_Exercise data_
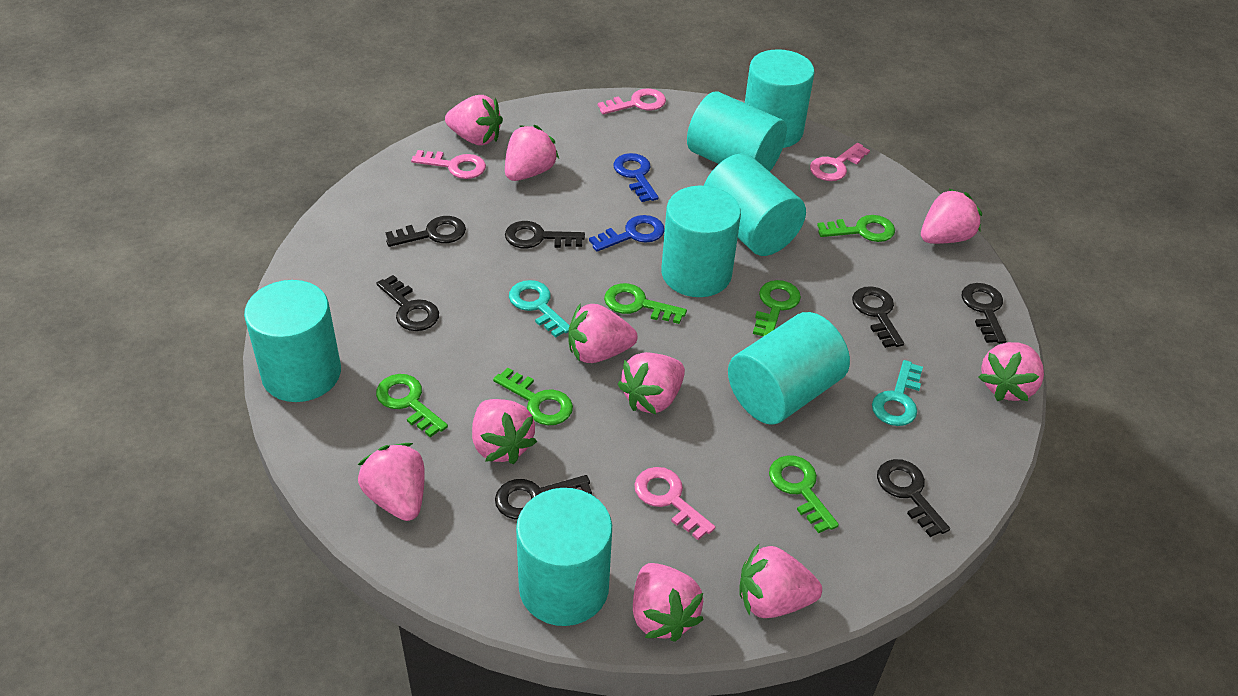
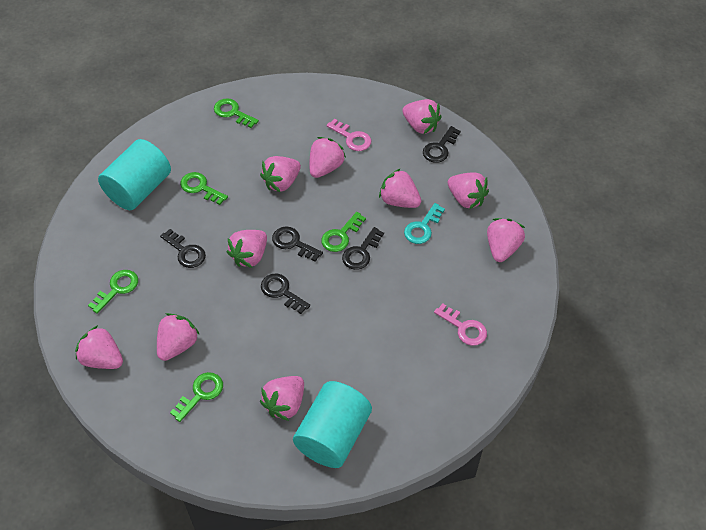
black key: 7 -> 5
blue key: 2 -> 0
green key: 6 -> 5
pink key: 4 -> 2
turquoise cylinder: 7 -> 2
turquoise key: 2 -> 1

_What is being asked_
With the pictures removed, write the listing out word for word.

_Response to this exercise_
black key: 7 -> 5
blue key: 2 -> 0
green key: 6 -> 5
pink key: 4 -> 2
turquoise cylinder: 7 -> 2
turquoise key: 2 -> 1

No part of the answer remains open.